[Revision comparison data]
━━━━━━━━
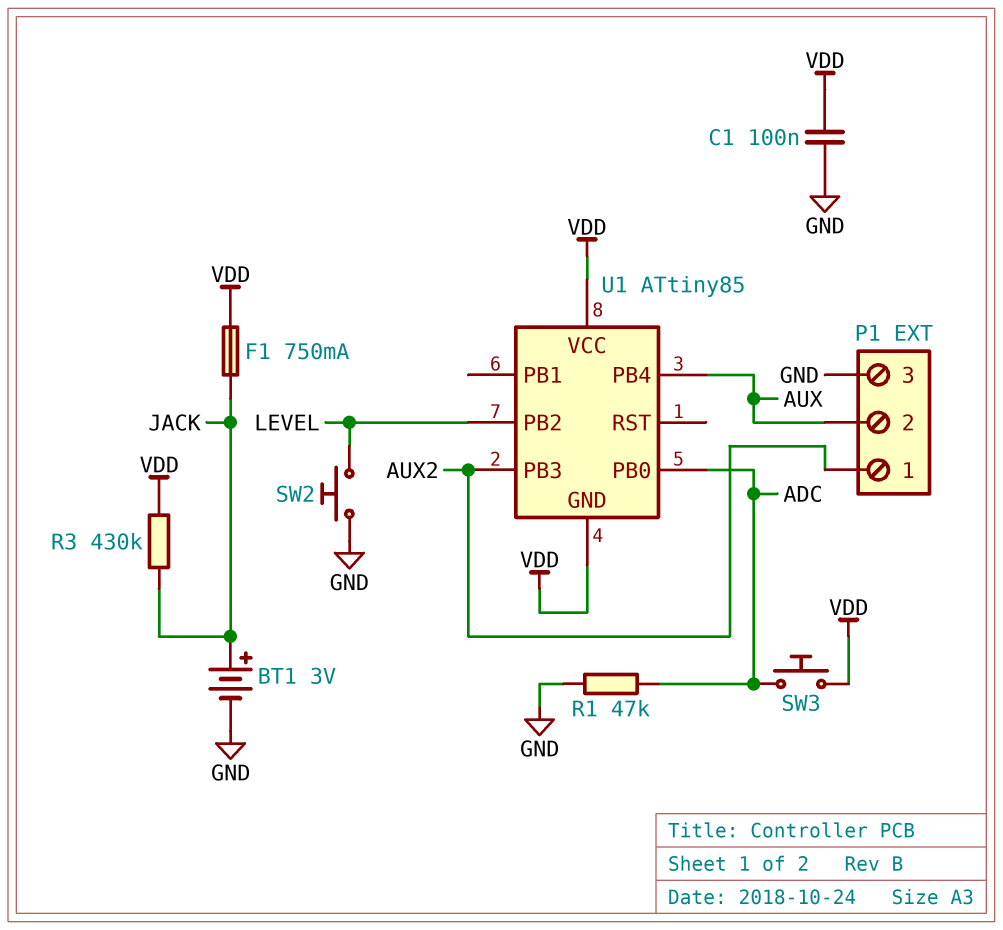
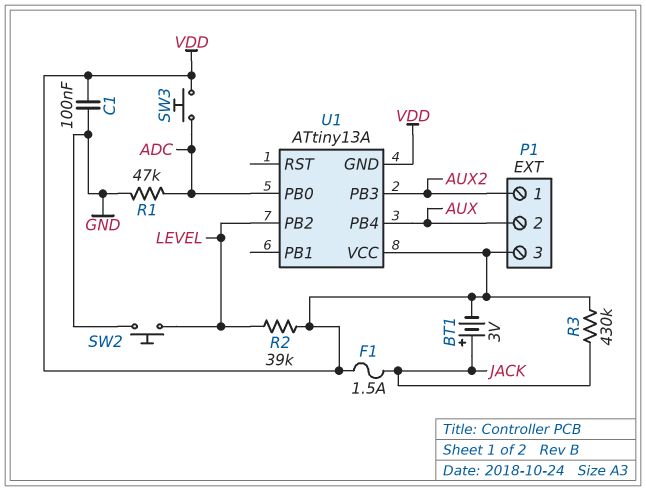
BT1: 3V (plus JACK, minus GND) -> 3V (plus JACK, minus VDD)
F1: 750mA (JACK, VDD) -> 1.5A (JACK, VDD)
P1 pin 3: GND -> VDD
R2: none -> 39k (LEVEL, VDD)
U1: ATtiny85 -> ATtiny13A

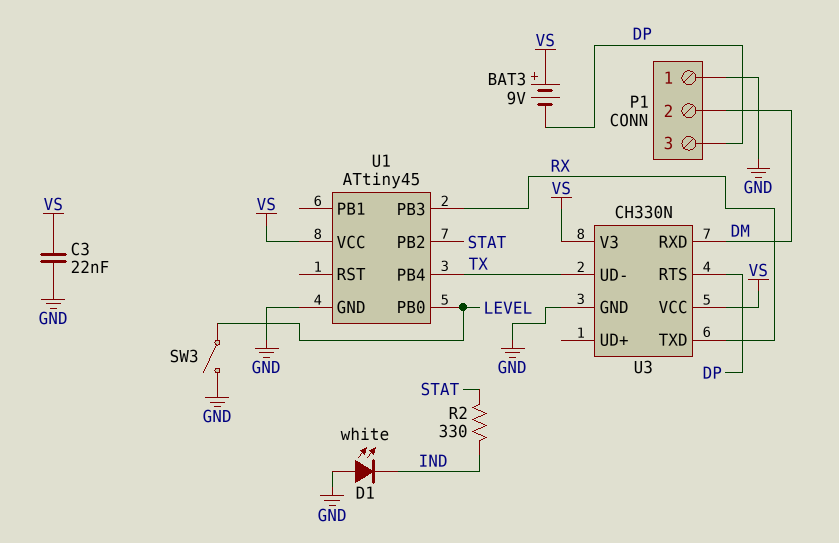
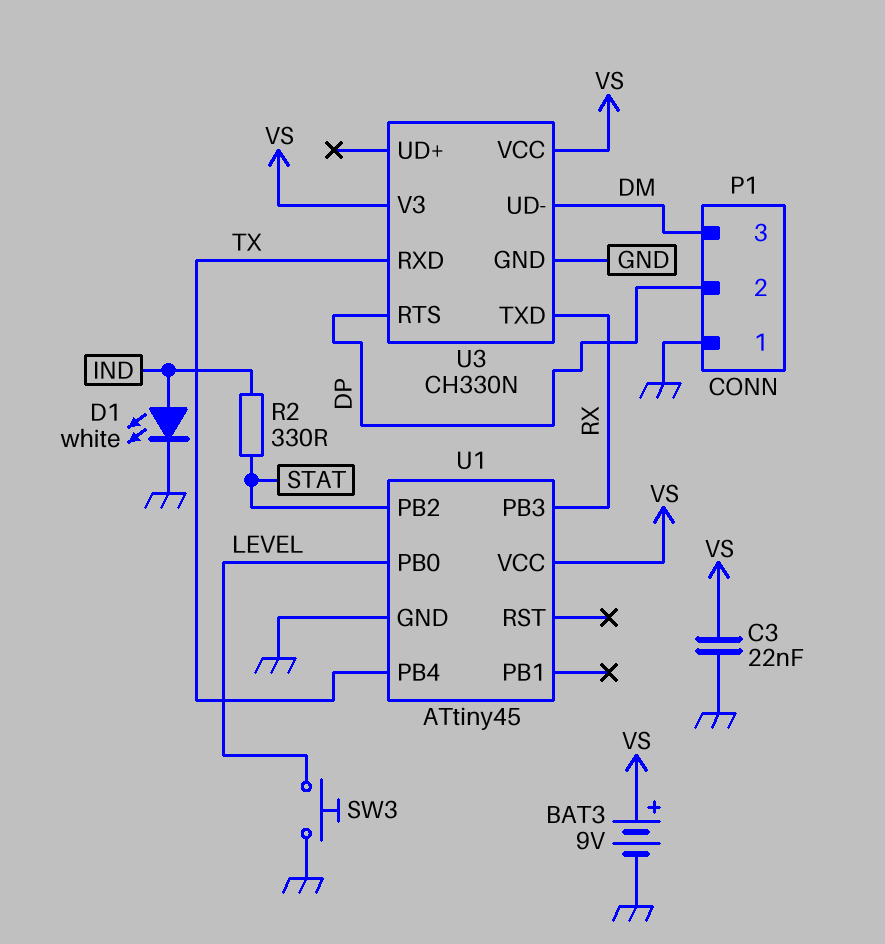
BAT3: 9V (plus VS, minus DP) -> 9V (plus VS, minus GND)
D1: LED white (A GND, K IND) -> LED white (A IND, K GND)
P1 pin 2: DM -> DP
P1 pin 3: DP -> DM
SW3: switch (GND, LEVEL) -> button (GND, LEVEL)
U3 pin RXD: DM -> TX
U3 pin UD-: TX -> DM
━━━━━━━━
(What you have to do) Your task is to transcribe, exactly and without additions, every line from the one that contains "R2: none -> 39k (LEVEL, VDD)" to the end of the entries above, both included. Omit all pictures.

(Answer for the task)
R2: none -> 39k (LEVEL, VDD)
U1: ATtiny85 -> ATtiny13A

BAT3: 9V (plus VS, minus DP) -> 9V (plus VS, minus GND)
D1: LED white (A GND, K IND) -> LED white (A IND, K GND)
P1 pin 2: DM -> DP
P1 pin 3: DP -> DM
SW3: switch (GND, LEVEL) -> button (GND, LEVEL)
U3 pin RXD: DM -> TX
U3 pin UD-: TX -> DM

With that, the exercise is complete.